→ **Dataset excerpt**:
—————

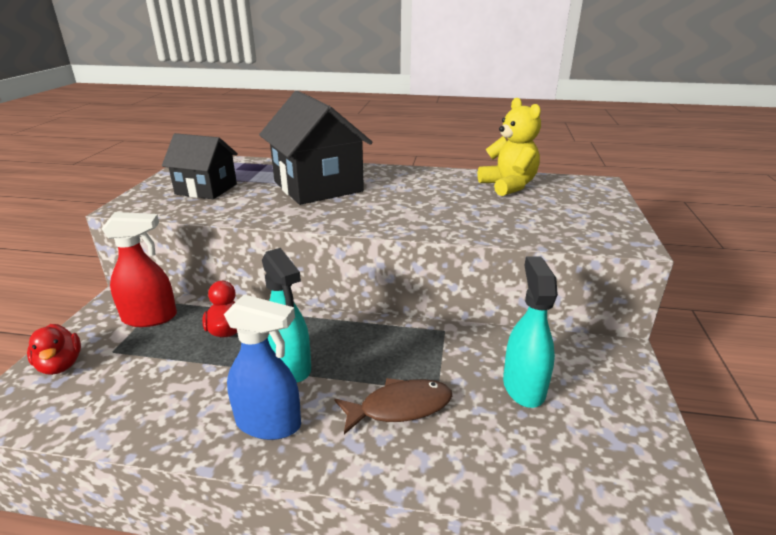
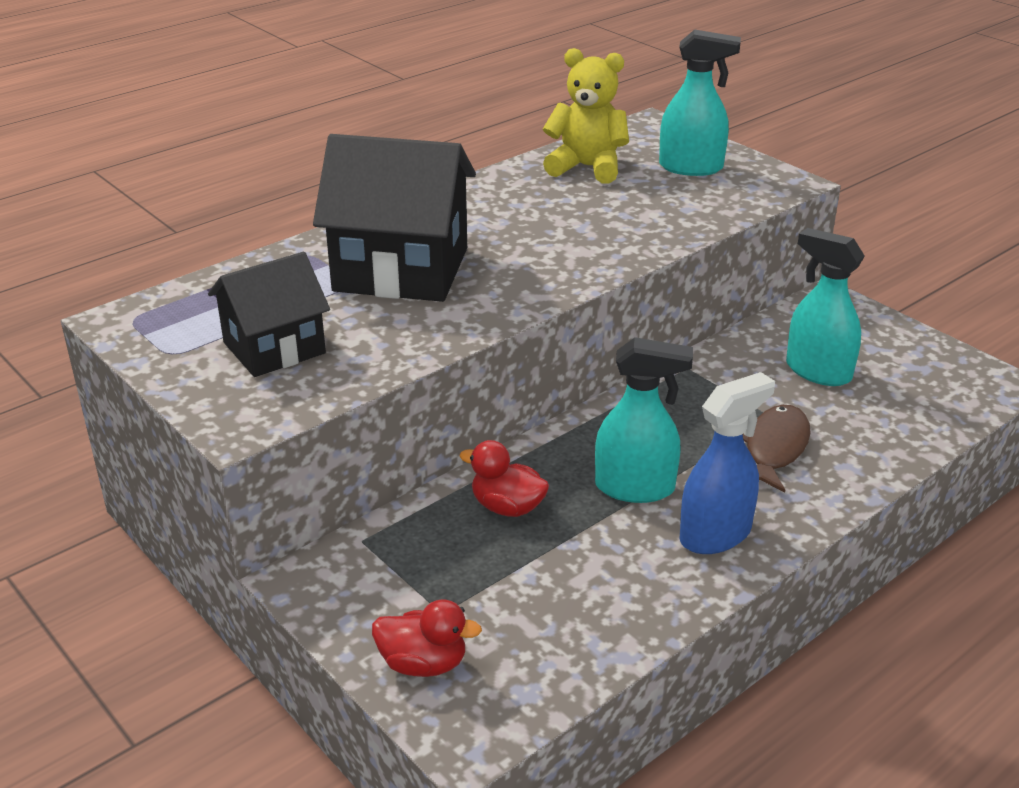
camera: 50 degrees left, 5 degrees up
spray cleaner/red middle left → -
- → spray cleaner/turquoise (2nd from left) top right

—————

→ **Task description**: Begin with the line that contains "spray cleaner/red middle" and end with the last line of the data. Repeat those two lines and all between them exactly.

→ **Result of this exercise**:
spray cleaner/red middle left → -
- → spray cleaner/turquoise (2nd from left) top right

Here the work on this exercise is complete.